WHAT THE TASK ASKS:
From the listing below, copy only the lines running from the line that contains "R13: 15k (N20, VA) -> 9.1k (N20, VA)" to the line that contains "F2: none -> 3A (AGND, U1/IO12)", both included.

DATA:
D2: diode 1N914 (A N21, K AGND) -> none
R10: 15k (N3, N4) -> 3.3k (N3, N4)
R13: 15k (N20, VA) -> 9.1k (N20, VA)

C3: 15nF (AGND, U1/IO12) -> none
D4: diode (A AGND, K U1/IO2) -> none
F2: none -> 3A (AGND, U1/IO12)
...
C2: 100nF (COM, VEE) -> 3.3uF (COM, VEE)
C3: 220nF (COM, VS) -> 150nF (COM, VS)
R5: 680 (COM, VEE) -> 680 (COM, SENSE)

EXPECTED OUTPUT:
R13: 15k (N20, VA) -> 9.1k (N20, VA)

C3: 15nF (AGND, U1/IO12) -> none
D4: diode (A AGND, K U1/IO2) -> none
F2: none -> 3A (AGND, U1/IO12)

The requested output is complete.